*PROBLEM TO WORK ON:* Rewrite the listing below, switching "coordinate" to "position" wherever it appears and leaving everything else unchanged. Omit the pictures from your answer.

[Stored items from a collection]
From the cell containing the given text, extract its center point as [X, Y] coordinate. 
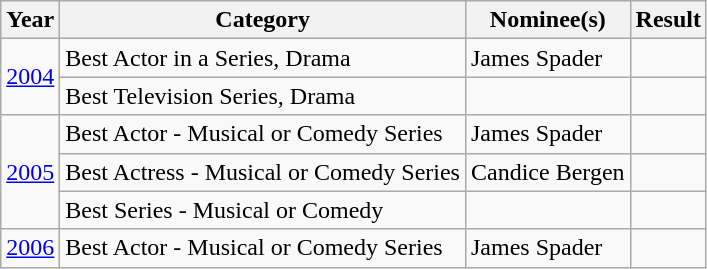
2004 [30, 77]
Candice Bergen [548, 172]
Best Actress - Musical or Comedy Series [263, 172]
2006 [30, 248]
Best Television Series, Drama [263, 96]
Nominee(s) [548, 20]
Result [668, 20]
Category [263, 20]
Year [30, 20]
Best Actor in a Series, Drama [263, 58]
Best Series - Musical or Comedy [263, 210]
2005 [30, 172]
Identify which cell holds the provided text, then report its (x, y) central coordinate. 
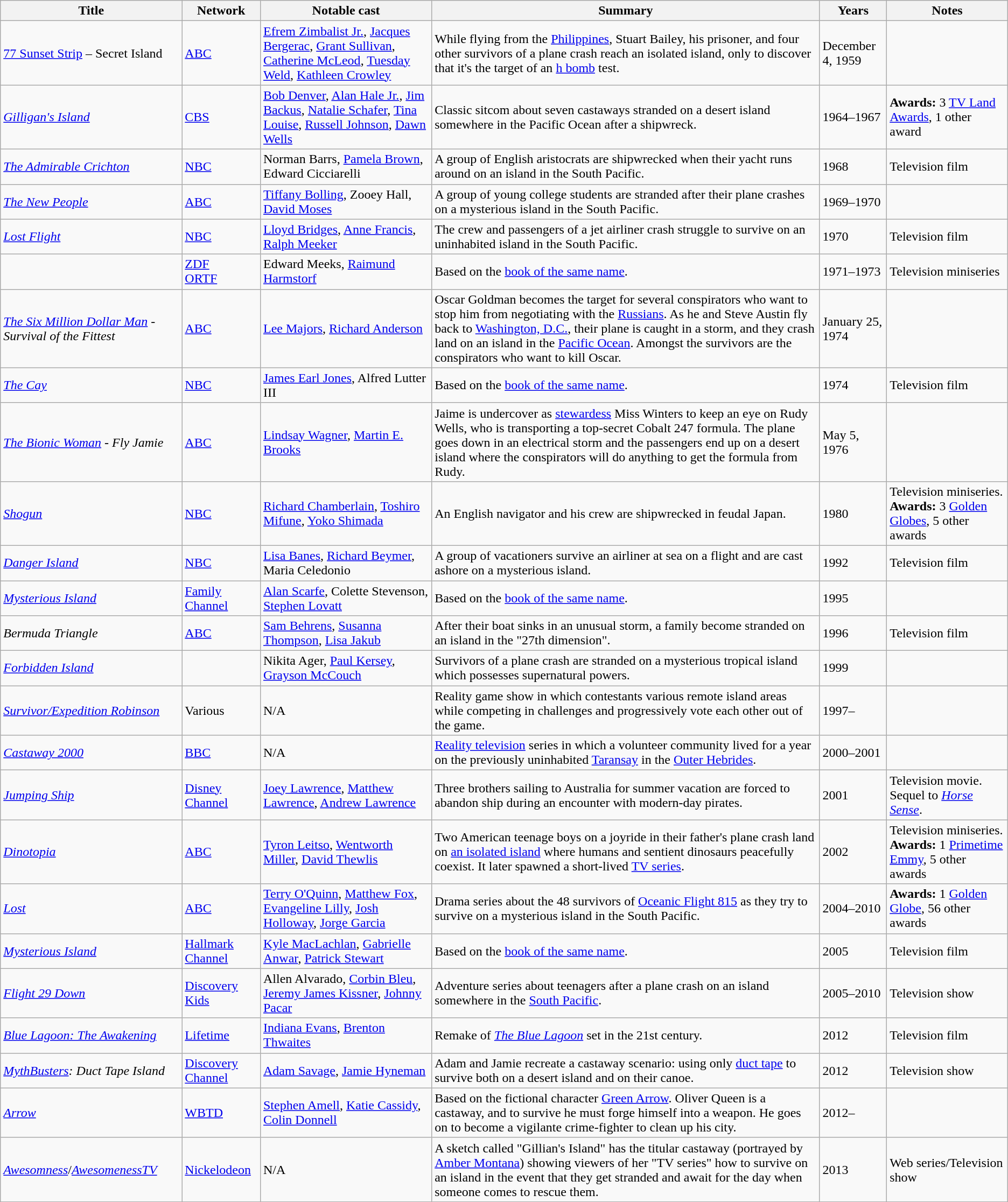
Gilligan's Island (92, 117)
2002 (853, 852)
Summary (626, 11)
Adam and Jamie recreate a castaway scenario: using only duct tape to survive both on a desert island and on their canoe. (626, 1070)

*OUTPUT FOR THIS TASK:*
From the cell containing the given text, extract its center point as [X, Y] position. 
2004 [30, 77]
Candice Bergen [548, 172]
Best Actress - Musical or Comedy Series [263, 172]
2006 [30, 248]
Best Television Series, Drama [263, 96]
Nominee(s) [548, 20]
Result [668, 20]
Category [263, 20]
Year [30, 20]
Best Actor in a Series, Drama [263, 58]
Best Series - Musical or Comedy [263, 210]
2005 [30, 172]
Identify which cell holds the provided text, then report its (x, y) central position. 
Gilligan's Island (92, 117)
2002 (853, 852)
Summary (626, 11)
Adam and Jamie recreate a castaway scenario: using only duct tape to survive both on a desert island and on their canoe. (626, 1070)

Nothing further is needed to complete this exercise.